> **Supplied data**:

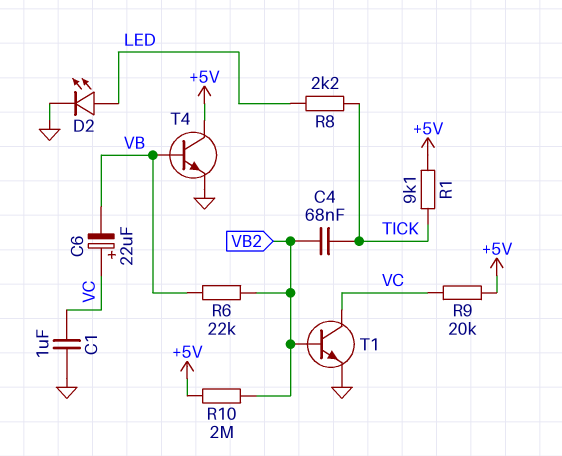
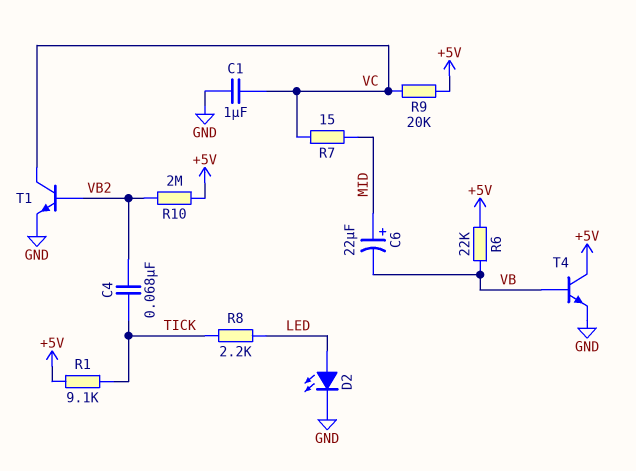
C6: 22uF (plus VC, minus VB) -> 22uF (plus MID, minus VB)
R6: 22k (VB, VB2) -> 22k (+5V, VB)
R7: none -> 15 (MID, VC)

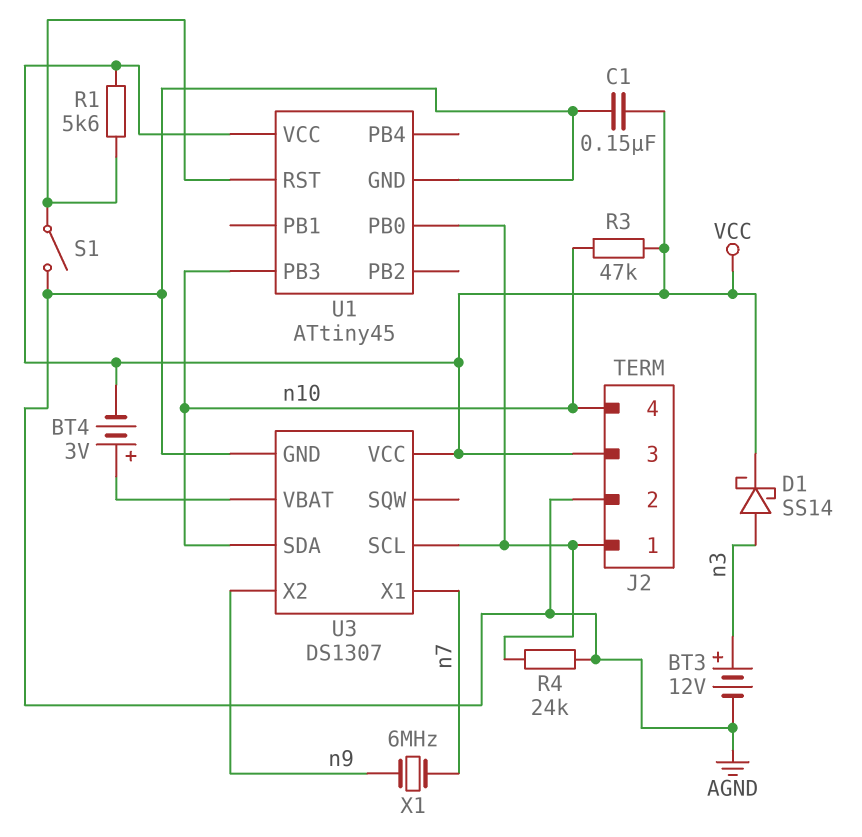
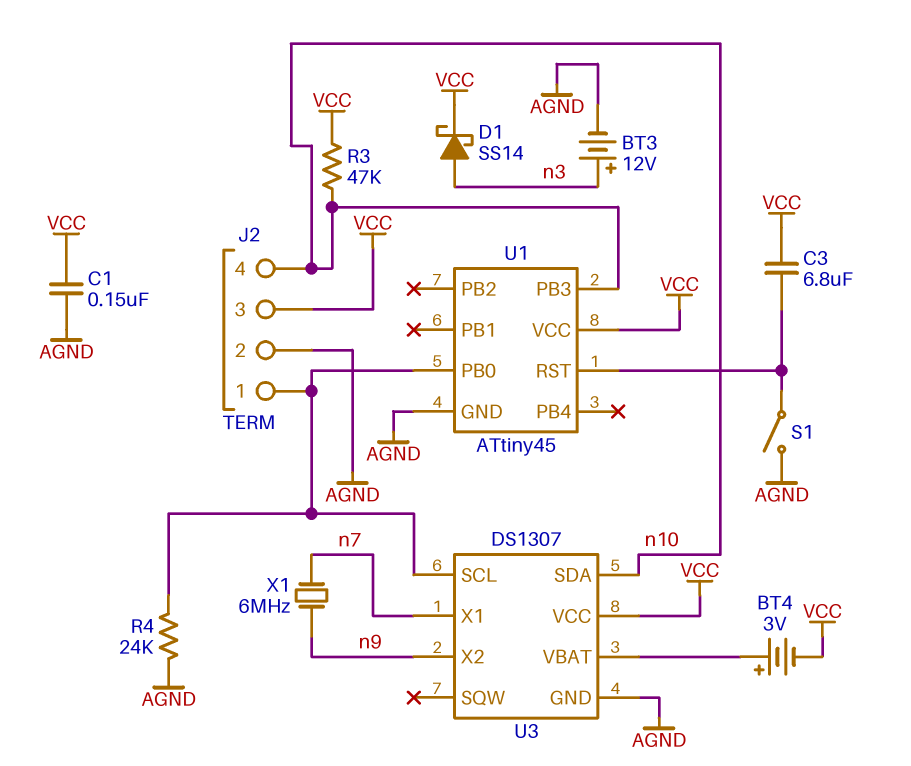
C3: none -> 6.8uF (U1/RST, VCC)
R1: 5.6k (U1/RST, VCC) -> none

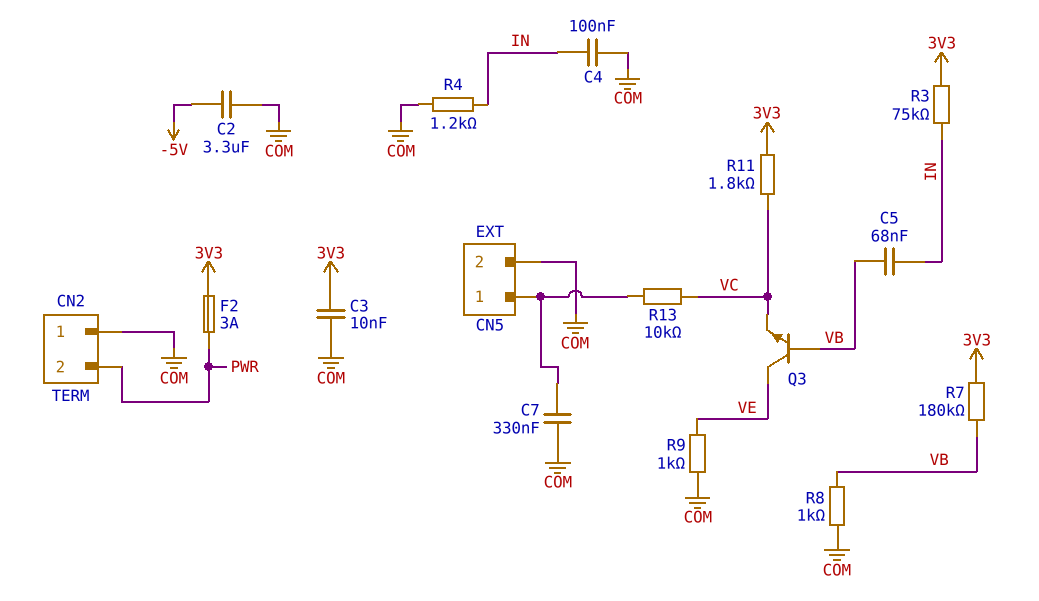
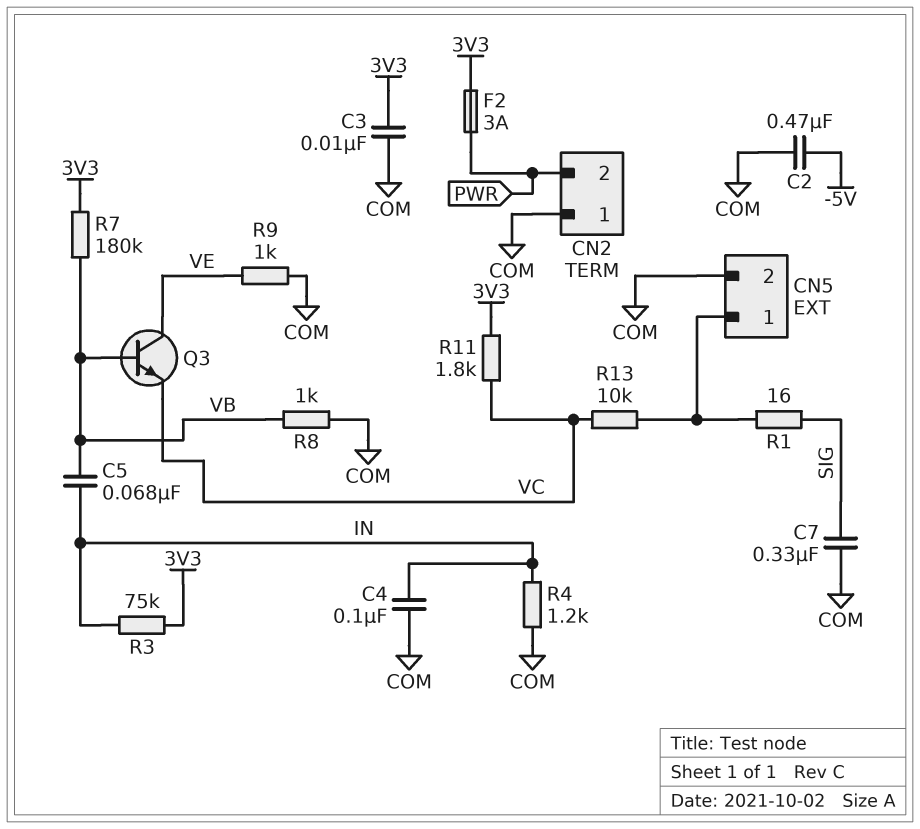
C2: 3.3uF (-5V, COM) -> 470nF (-5V, COM)
C7: 330nF (CN5/1, COM) -> 330nF (COM, SIG)
R1: none -> 16 (CN5/1, SIG)

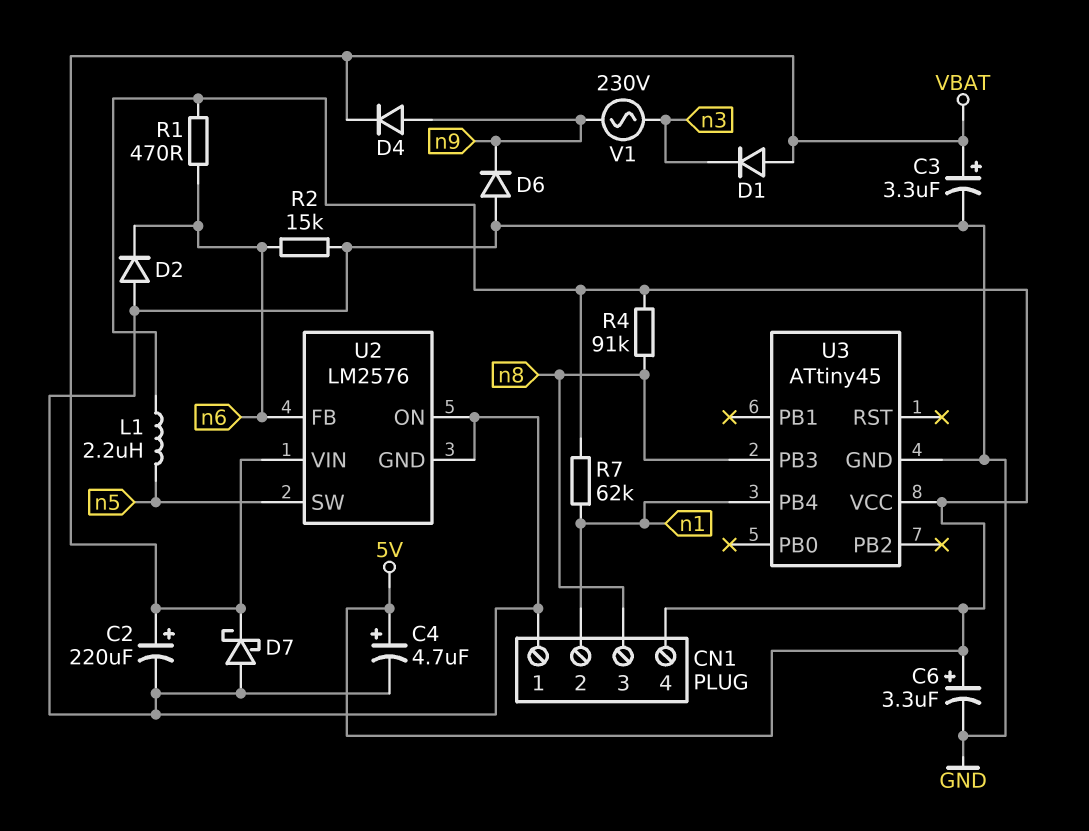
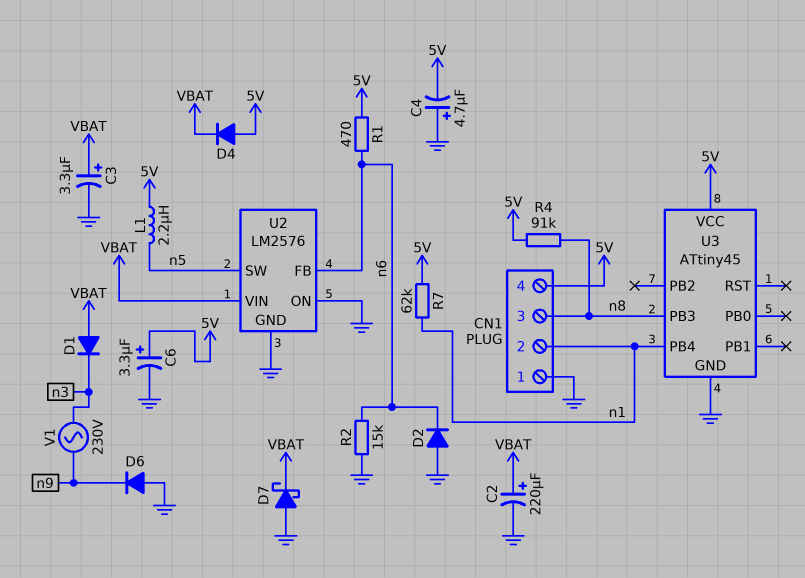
C4: 4.7uF (plus 5V, minus GND) -> 4.7uF (plus GND, minus 5V)
D4: diode (A n9, K VBAT) -> diode (A 5V, K VBAT)

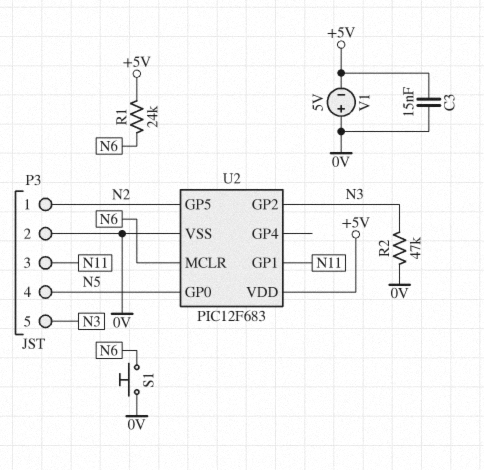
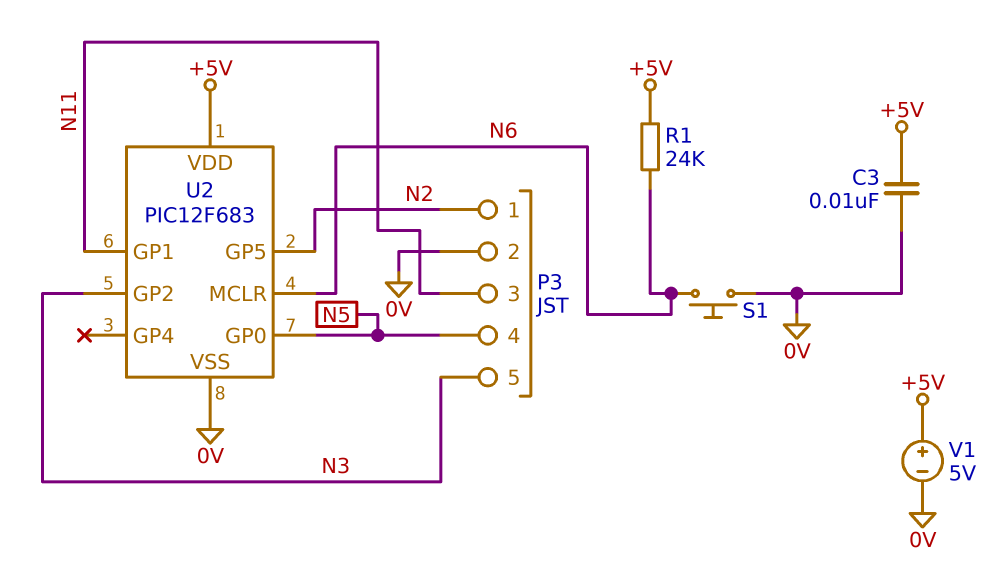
C3: 15nF (+5V, 0V) -> 10nF (+5V, 0V)
R2: 47k (0V, N3) -> none
V1: 5V (plus 0V, minus +5V) -> 5V (plus +5V, minus 0V)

> **Task details**:
State how many lines of the records above contain the word "plus", giving only that number.

> **Task answer**:
3